-- Problem statement --
In the records below, find the line containing "pincel (naranja) (no. 2 from left)" and return it together with every later line, exactly as written; pictures are to be omitted.

-- Provided information --
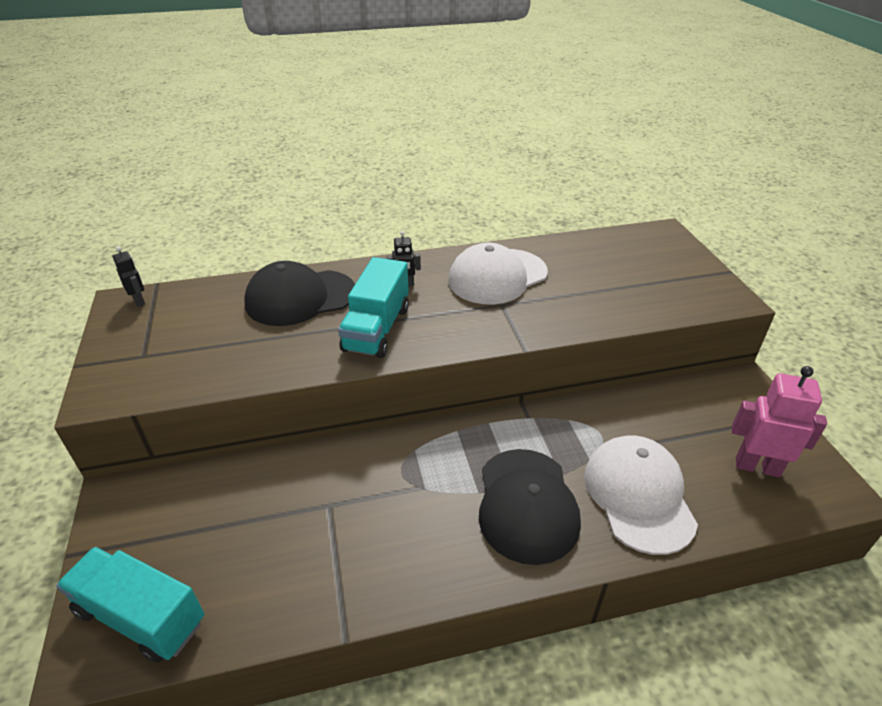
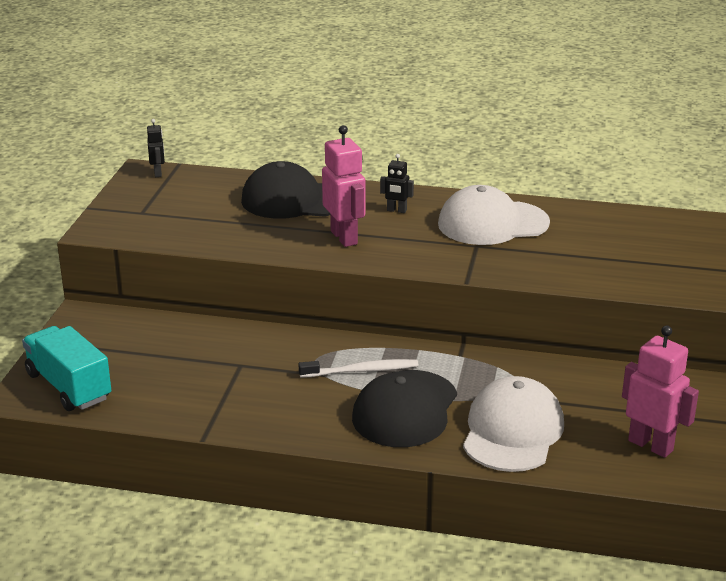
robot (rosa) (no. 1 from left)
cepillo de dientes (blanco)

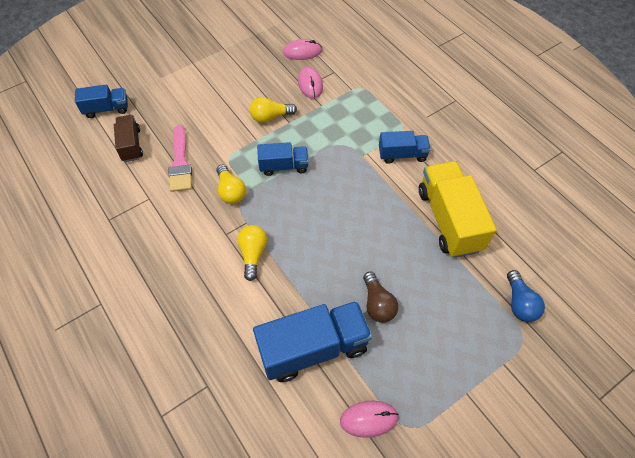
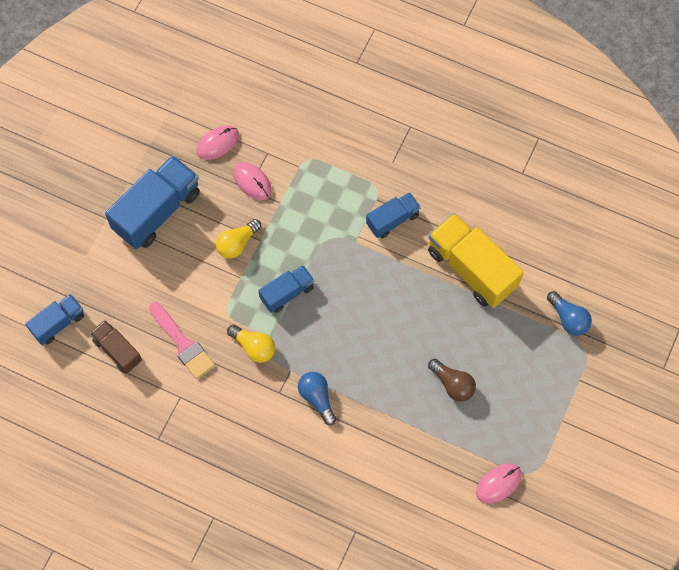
bombilla (azul) (no. 1 from left)
camión (azul) (no. 2 from left)

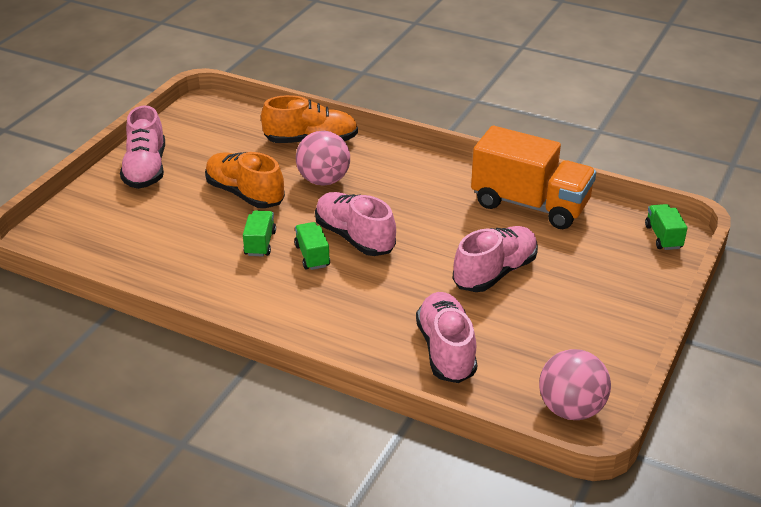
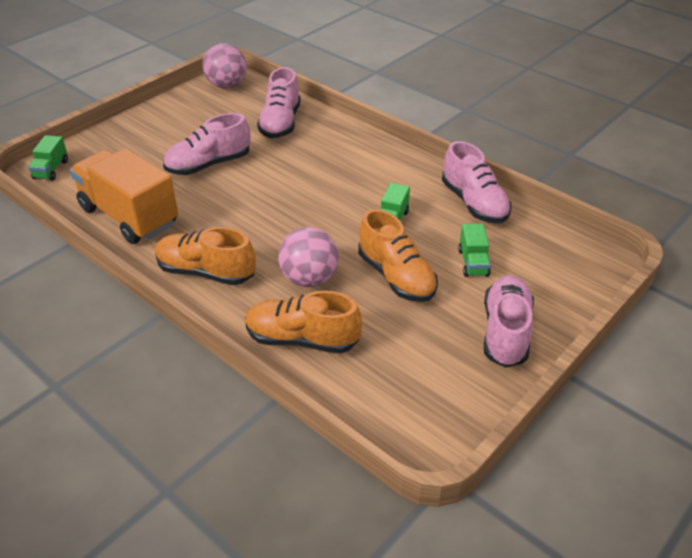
zapato (rosa) (no. 3 from left)
camión (verde) (no. 3 from left)
zapato (naranja) (no. 1 from left)

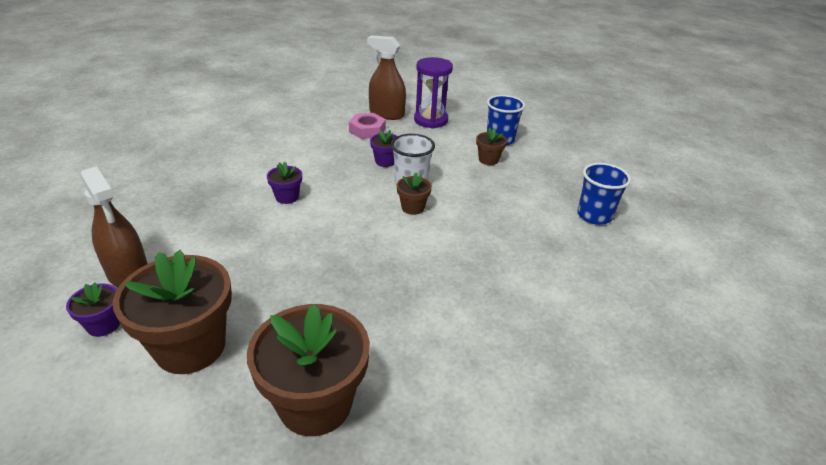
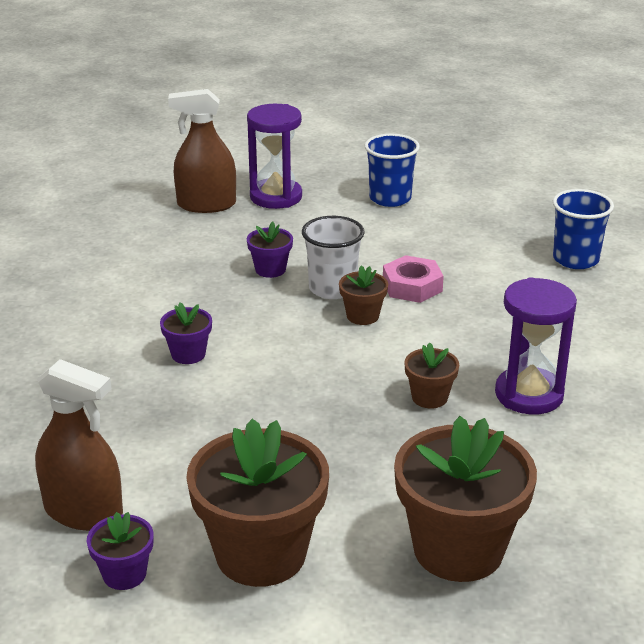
tuerca (rosa)
maceta (marrón) (no. 3 from left)
reloj de arena (morado) (no. 2 from left)

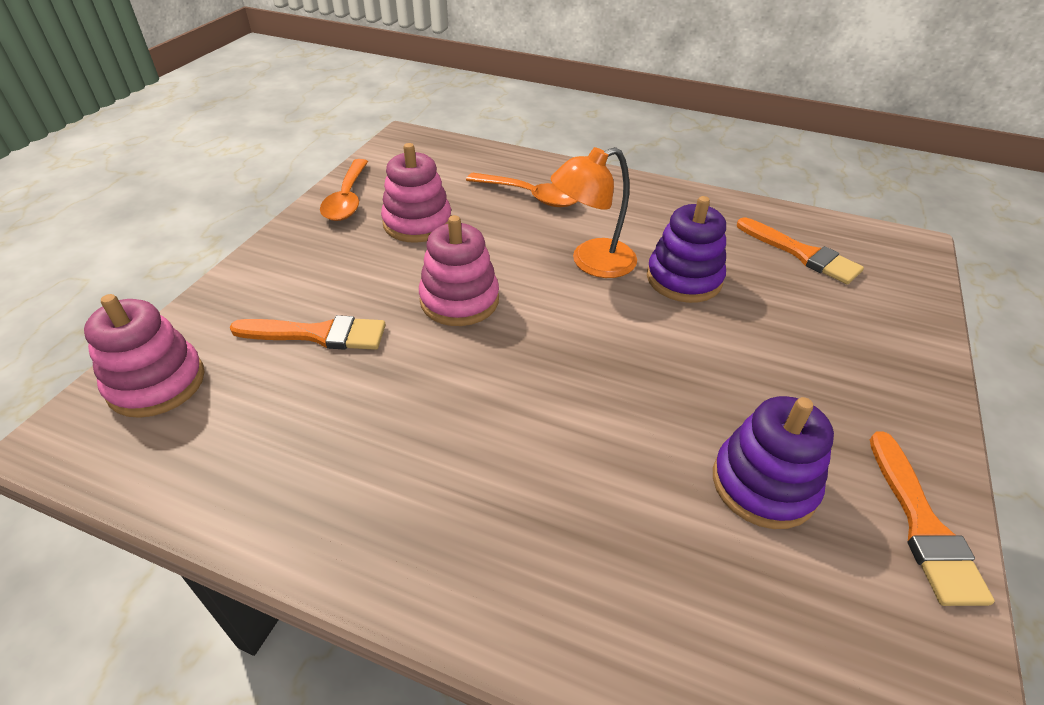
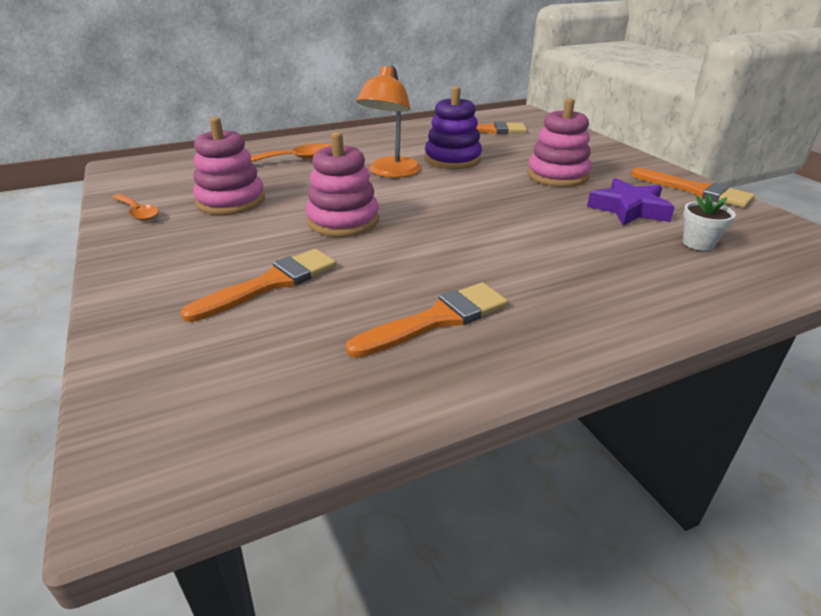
cuchara (naranja) (no. 1 from left)
juguete apilable (rosa) (no. 3 from left)
estrella (morado)
maceta (blanco)
pincel (naranja) (no. 2 from left)

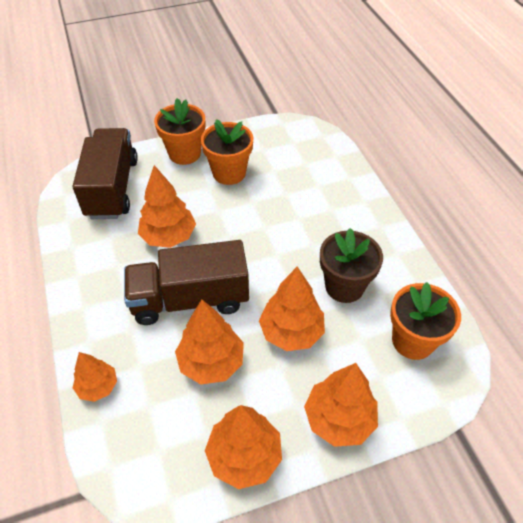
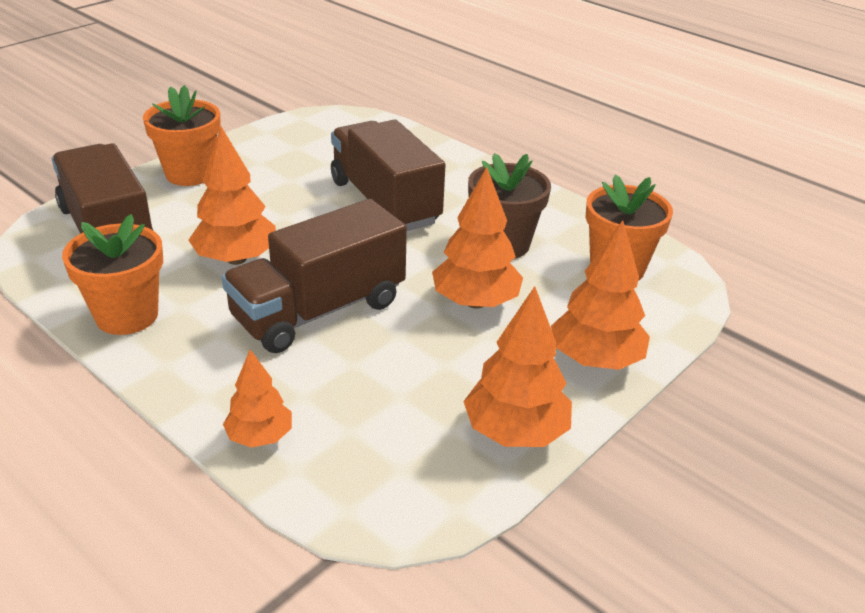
maceta (naranja) (no. 1 from left)
árbol (naranja) (no. 3 from left in the first image)
camión (marrón) (no. 3 from left)

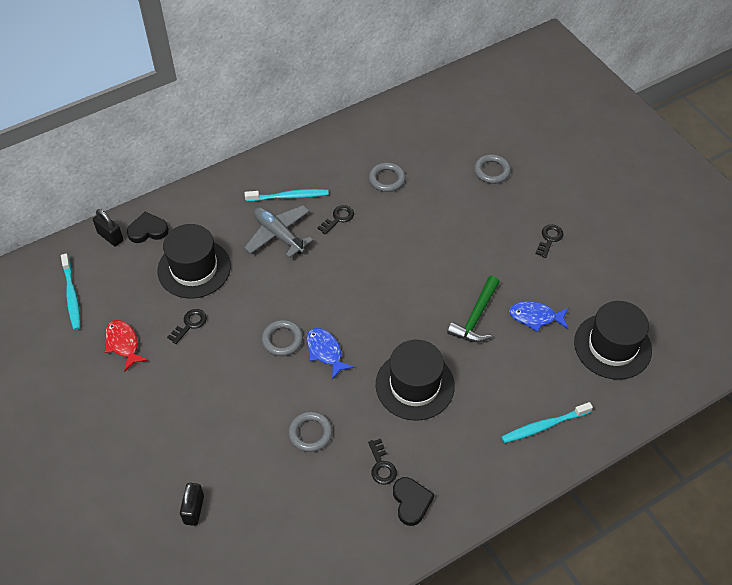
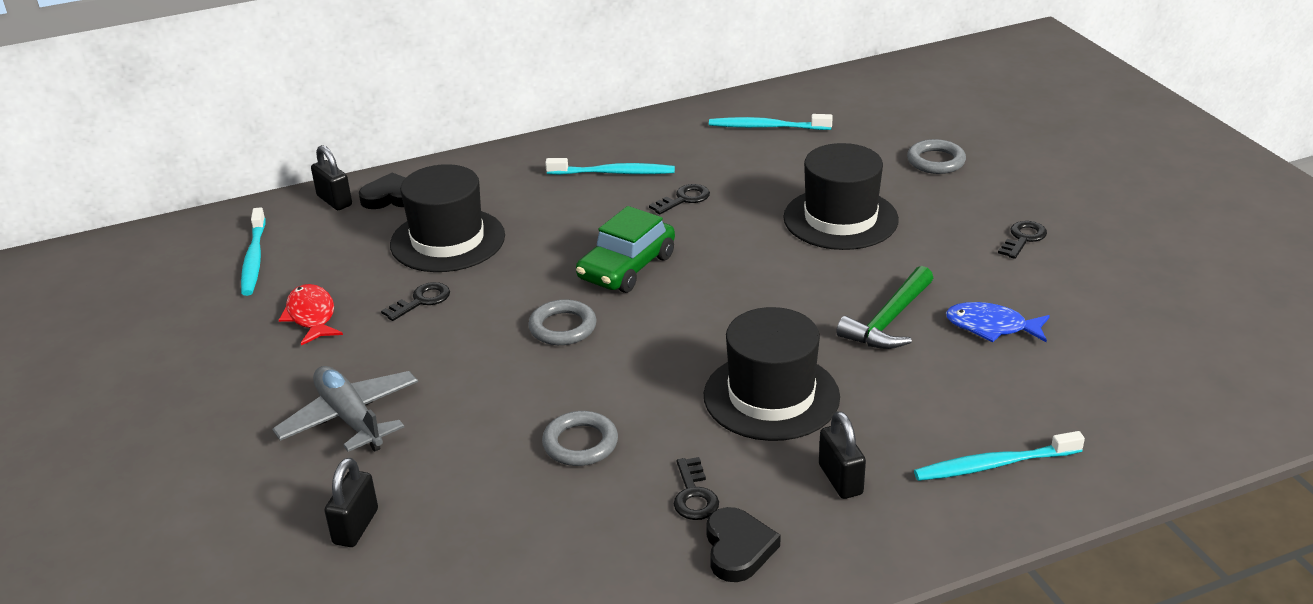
anillo (gris) (no. 3 from left in the first image)
avión (gris)
sombrero (negro) (no. 3 from left)
pez (azul) (no. 1 from left in the first image)
cepillo de dientes (turquesa) (no. 3 from left)
coche (verde)
candado (negro) (no. 3 from left)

-- Result below --
pincel (naranja) (no. 2 from left)

maceta (naranja) (no. 1 from left)
árbol (naranja) (no. 3 from left in the first image)
camión (marrón) (no. 3 from left)

anillo (gris) (no. 3 from left in the first image)
avión (gris)
sombrero (negro) (no. 3 from left)
pez (azul) (no. 1 from left in the first image)
cepillo de dientes (turquesa) (no. 3 from left)
coche (verde)
candado (negro) (no. 3 from left)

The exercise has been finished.